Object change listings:
----------------
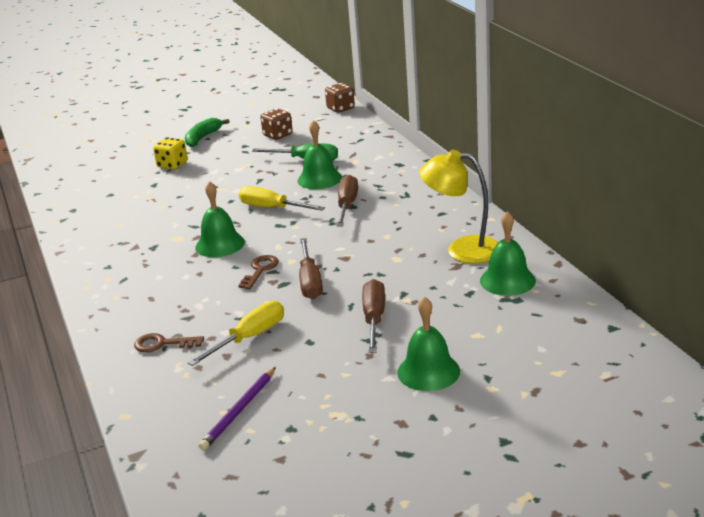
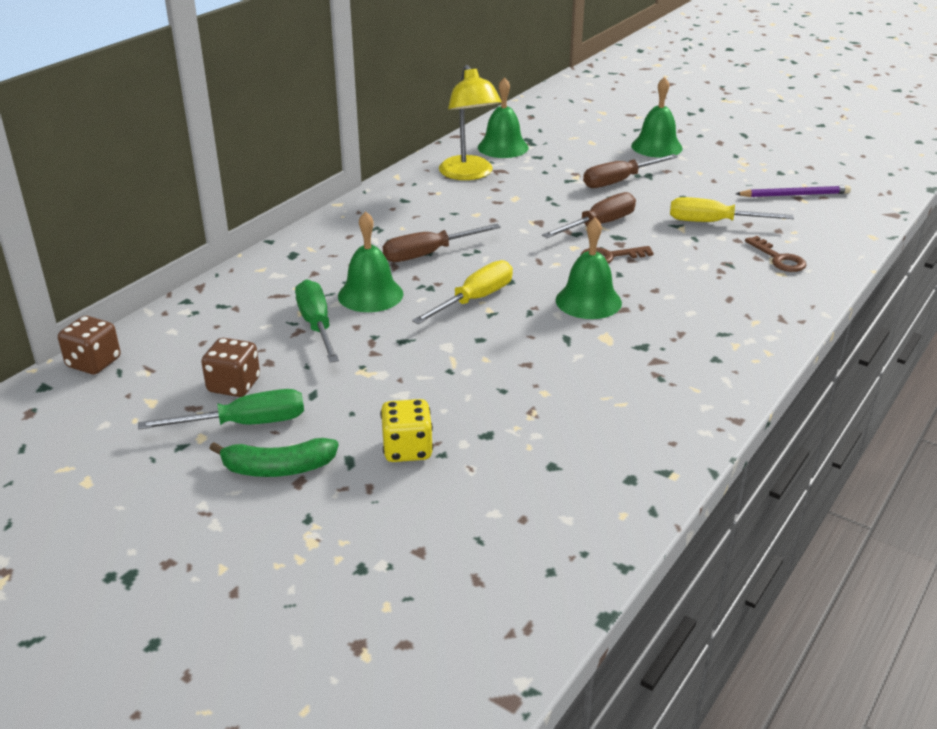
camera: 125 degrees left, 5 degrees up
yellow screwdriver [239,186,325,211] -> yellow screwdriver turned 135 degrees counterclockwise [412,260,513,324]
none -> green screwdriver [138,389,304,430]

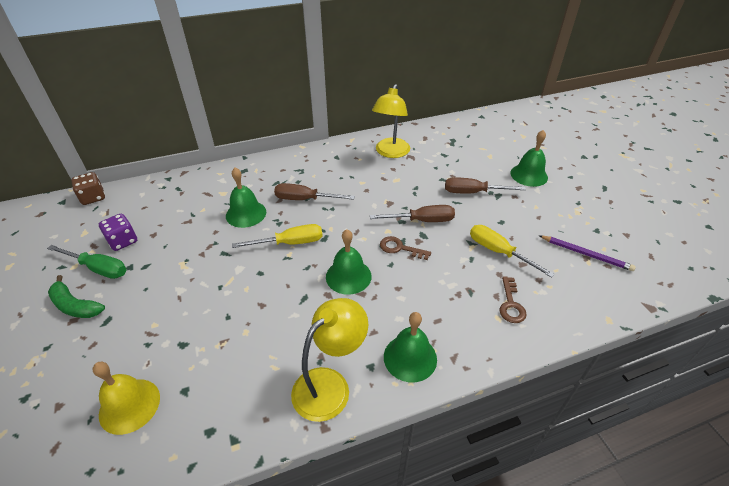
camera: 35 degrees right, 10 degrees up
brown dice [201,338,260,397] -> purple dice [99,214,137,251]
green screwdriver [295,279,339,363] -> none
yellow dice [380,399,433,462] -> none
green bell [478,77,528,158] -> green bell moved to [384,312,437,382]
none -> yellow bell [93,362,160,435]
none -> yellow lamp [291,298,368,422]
----------------
DIRECTIONS FOR THIS TASK: Your task is to return every entry exactly as it was written, with the pictures removed.

EXERCISE RESULT:
camera: 125 degrees left, 5 degrees up
yellow screwdriver [239,186,325,211] -> yellow screwdriver turned 135 degrees counterclockwise [412,260,513,324]
none -> green screwdriver [138,389,304,430]

camera: 35 degrees right, 10 degrees up
brown dice [201,338,260,397] -> purple dice [99,214,137,251]
green screwdriver [295,279,339,363] -> none
yellow dice [380,399,433,462] -> none
green bell [478,77,528,158] -> green bell moved to [384,312,437,382]
none -> yellow bell [93,362,160,435]
none -> yellow lamp [291,298,368,422]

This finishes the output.